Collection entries
=== Section Start ===

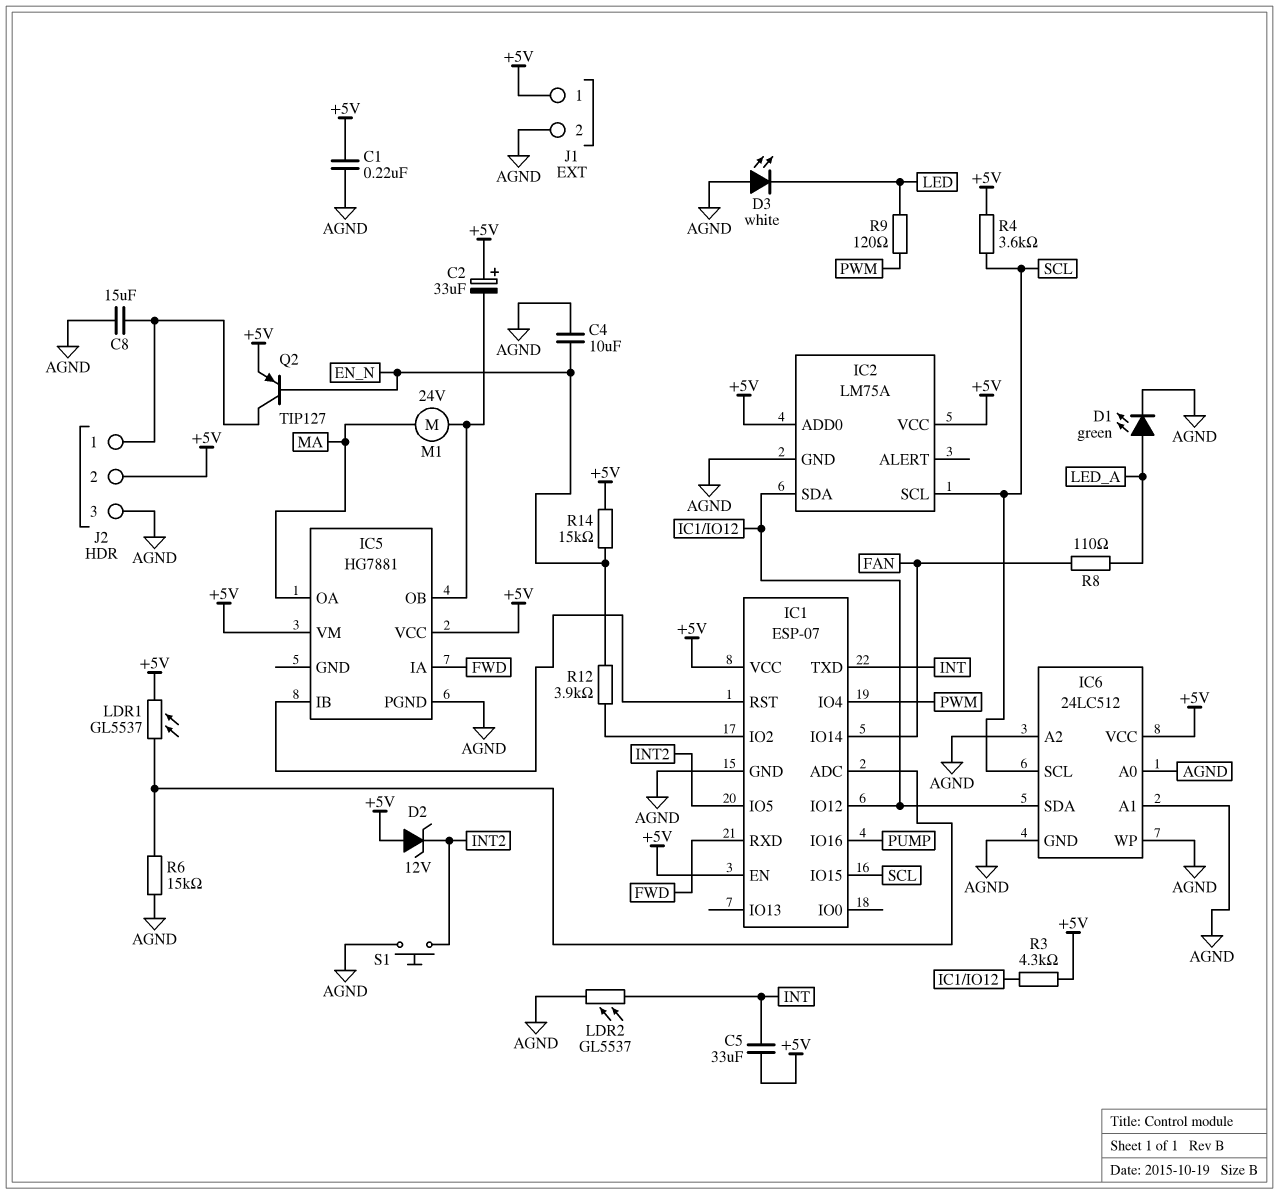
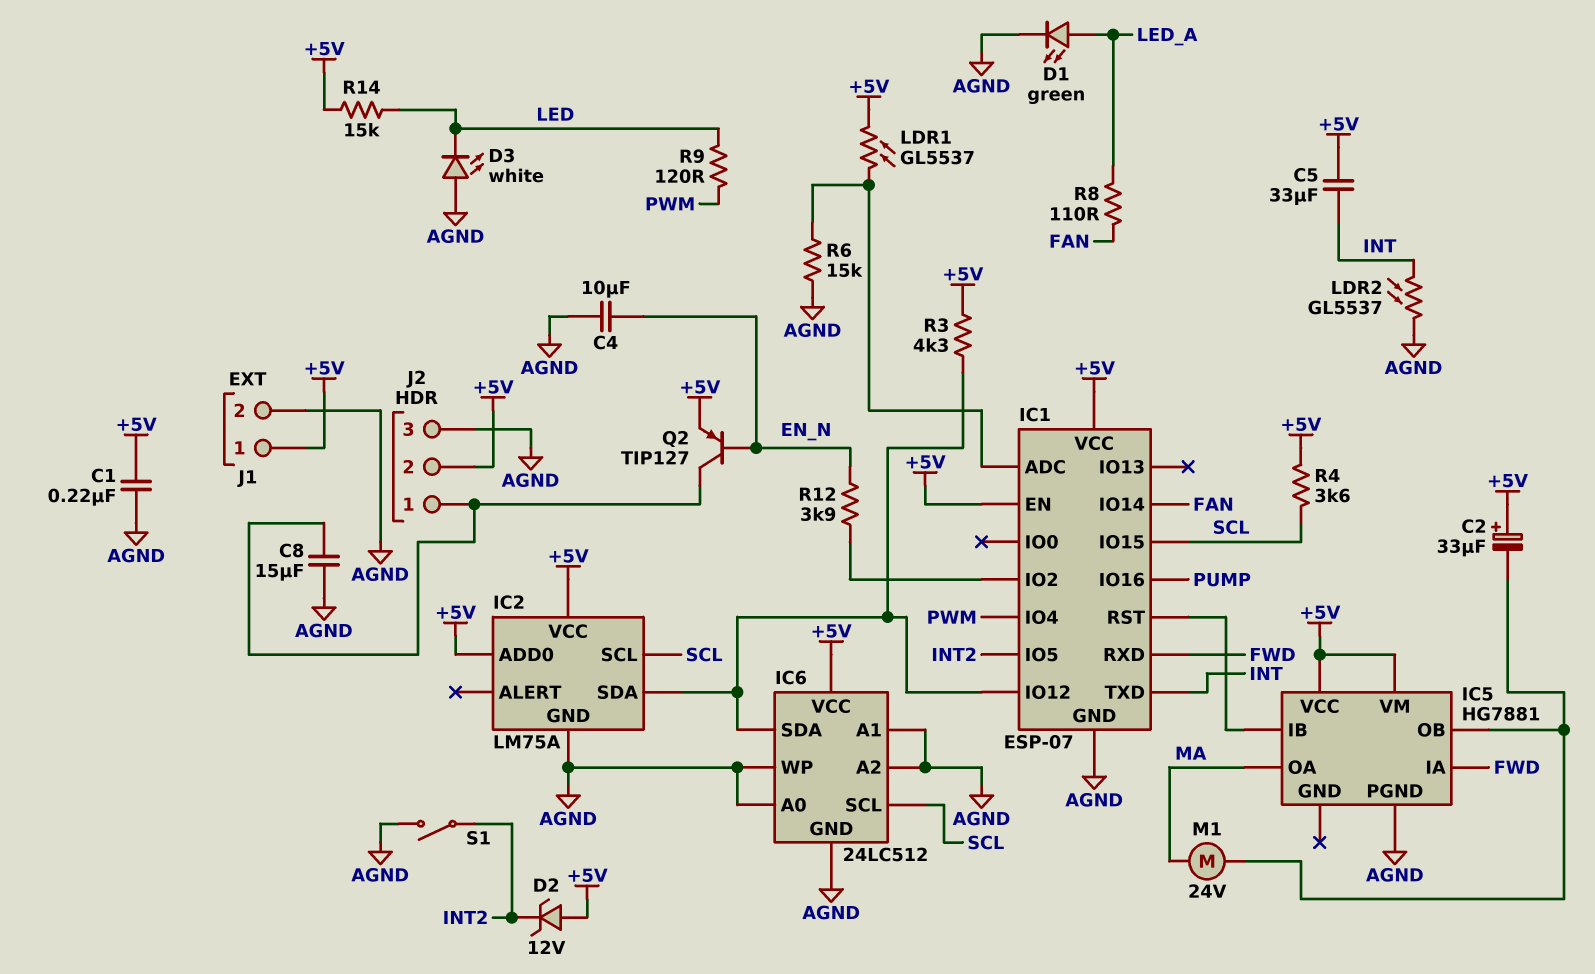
R14: 15k (+5V, EN_N) -> 15k (+5V, LED)
S1: button (AGND, INT2) -> switch (AGND, INT2)

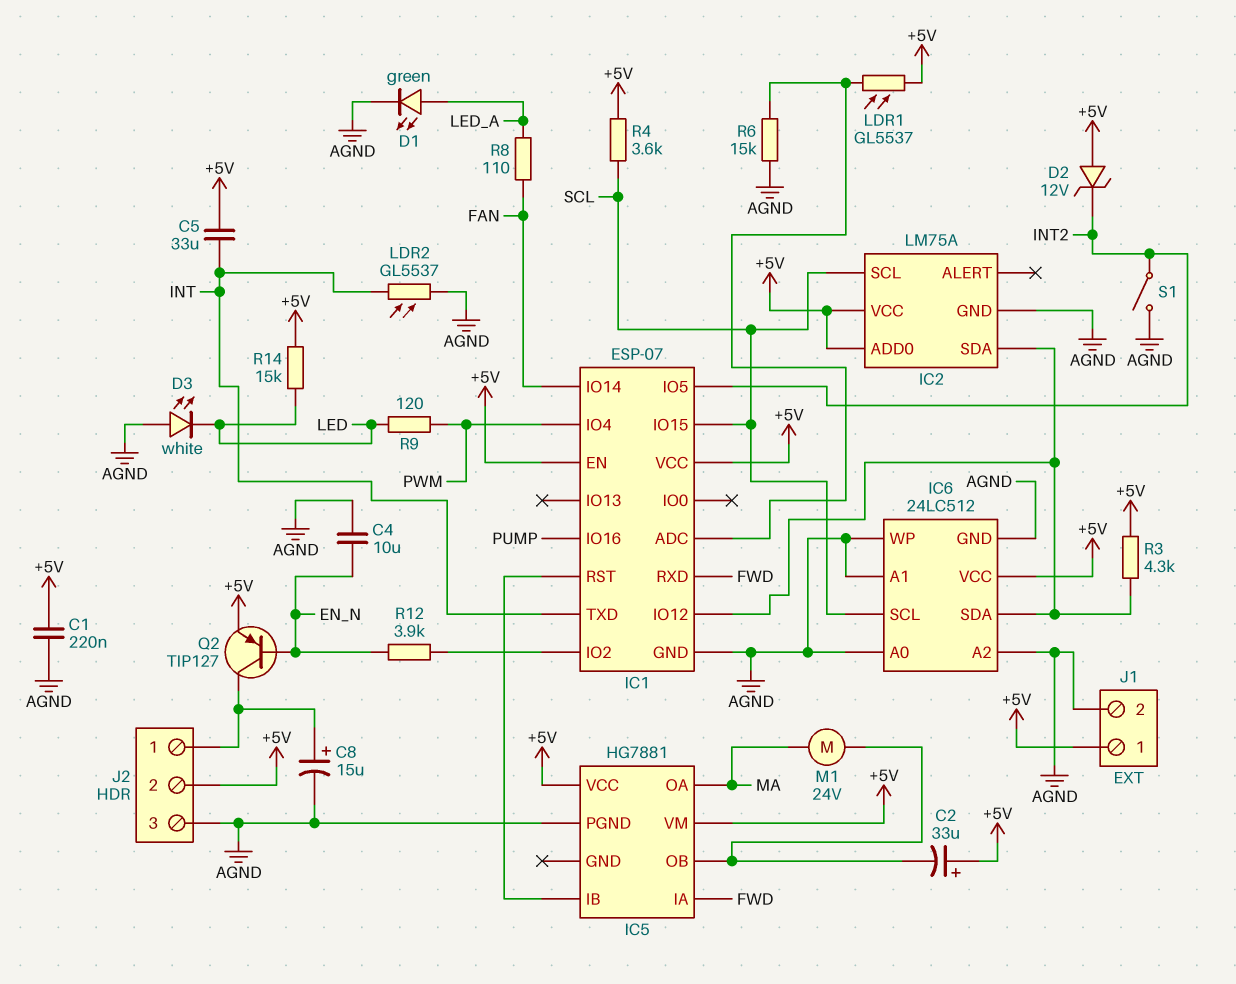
C8: 15uF (AGND, J2/1) -> 15uF (plus J2/1, minus AGND)

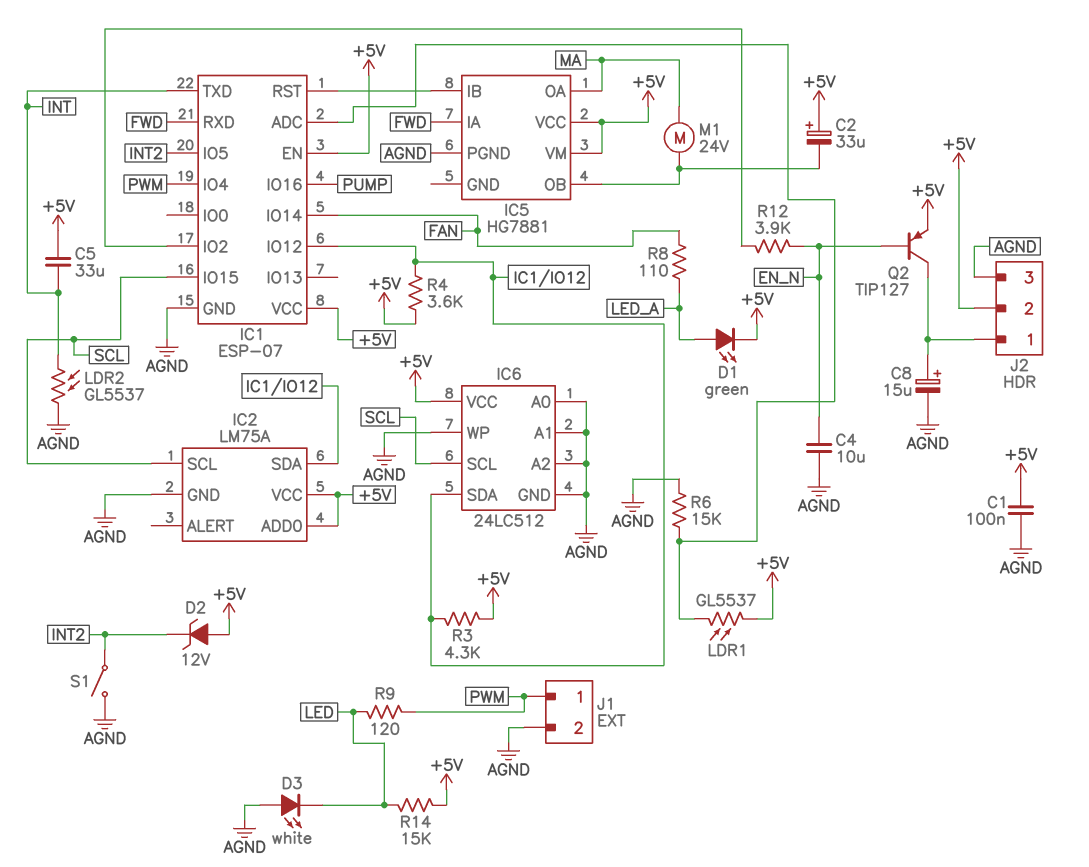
C1: 220nF (+5V, AGND) -> 100nF (+5V, AGND)
D1: LED green (A LED_A, K AGND) -> LED green (A LED_A, K +5V)
J1 pin 1: +5V -> PWM
R4: 3.6k (+5V, SCL) -> 3.6k (+5V, IC1/IO12)

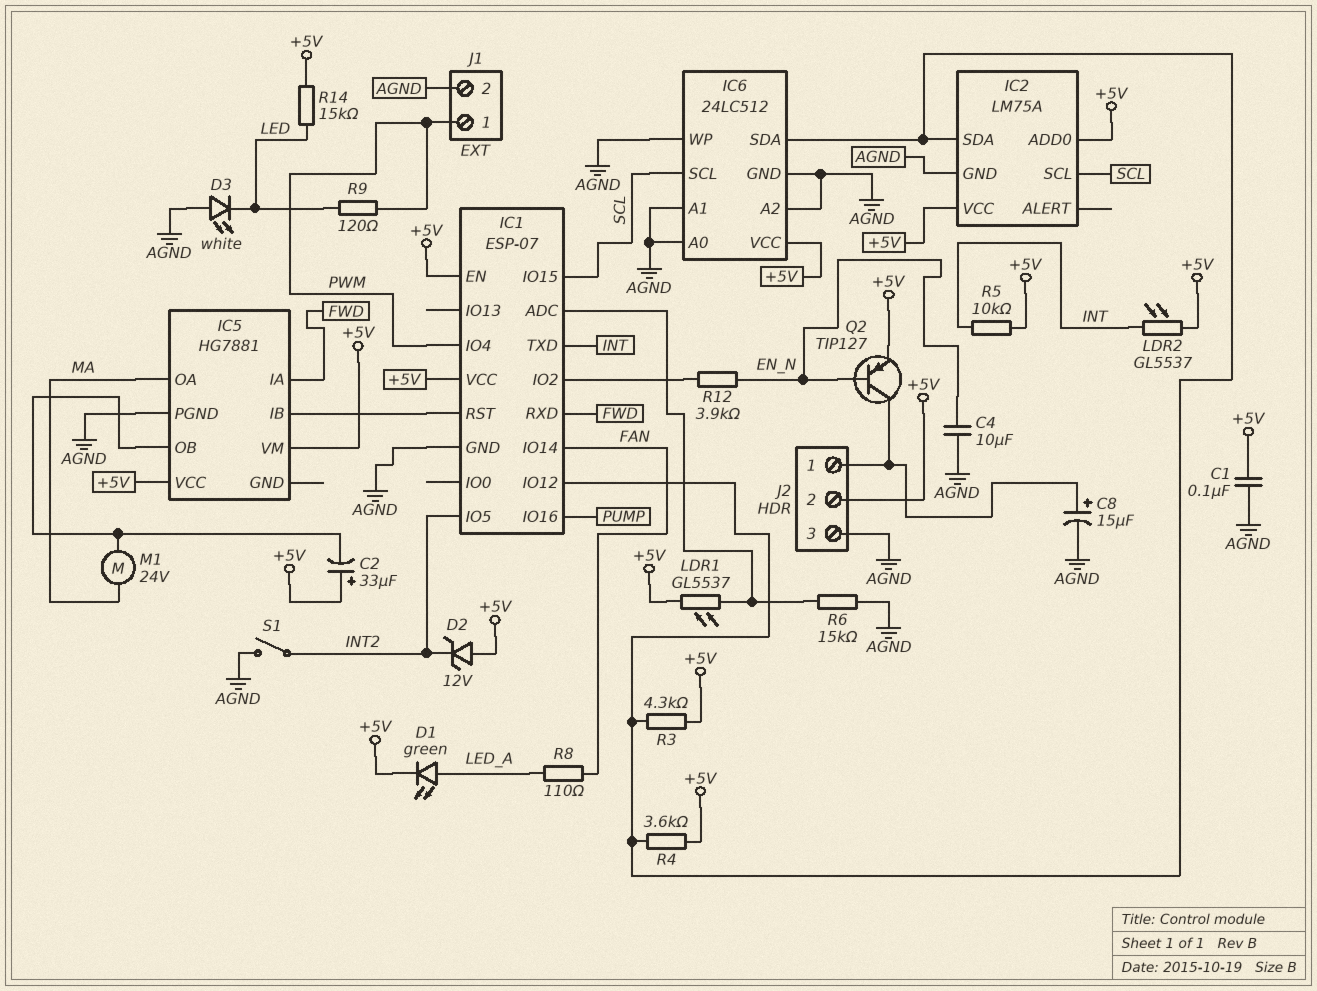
C5: 33uF (+5V, INT) -> none
LDR2: GL5537 (AGND, INT) -> GL5537 (+5V, INT)
R5: none -> 10k (+5V, INT)

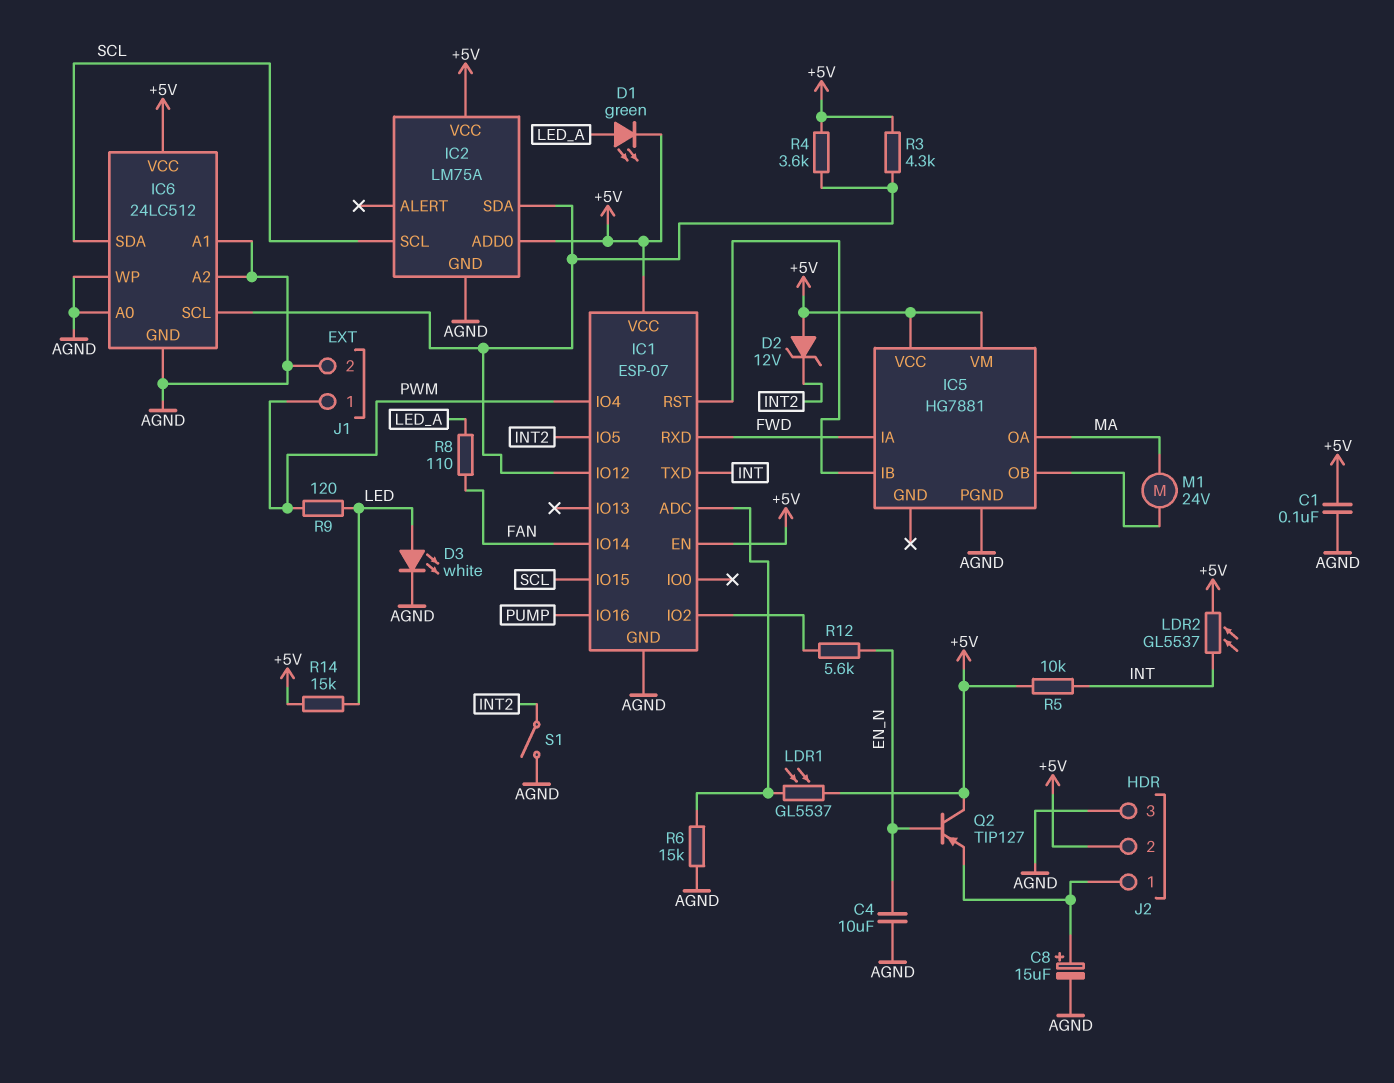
C2: 33uF (plus +5V, minus IC5/OB) -> none
D3: LED white (A AGND, K LED) -> LED white (A LED, K AGND)
IC6 pin SCL: SCL -> IC1/IO12
IC6 pin SDA: IC1/IO12 -> SCL
Q2: PNP TIP127 (B EN_N, C J2/1, E +5V) -> PNP TIP127 (B EN_N, C +5V, E J2/1)
R12: 3.9k (EN_N, IC1/IO2) -> 5.6k (EN_N, IC1/IO2)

=== Section End ===

■ How to complete this task
Please set the data above down exactly, with the pictures removed.

■ Task answer
R14: 15k (+5V, EN_N) -> 15k (+5V, LED)
S1: button (AGND, INT2) -> switch (AGND, INT2)

C8: 15uF (AGND, J2/1) -> 15uF (plus J2/1, minus AGND)

C1: 220nF (+5V, AGND) -> 100nF (+5V, AGND)
D1: LED green (A LED_A, K AGND) -> LED green (A LED_A, K +5V)
J1 pin 1: +5V -> PWM
R4: 3.6k (+5V, SCL) -> 3.6k (+5V, IC1/IO12)

C5: 33uF (+5V, INT) -> none
LDR2: GL5537 (AGND, INT) -> GL5537 (+5V, INT)
R5: none -> 10k (+5V, INT)

C2: 33uF (plus +5V, minus IC5/OB) -> none
D3: LED white (A AGND, K LED) -> LED white (A LED, K AGND)
IC6 pin SCL: SCL -> IC1/IO12
IC6 pin SDA: IC1/IO12 -> SCL
Q2: PNP TIP127 (B EN_N, C J2/1, E +5V) -> PNP TIP127 (B EN_N, C +5V, E J2/1)
R12: 3.9k (EN_N, IC1/IO2) -> 5.6k (EN_N, IC1/IO2)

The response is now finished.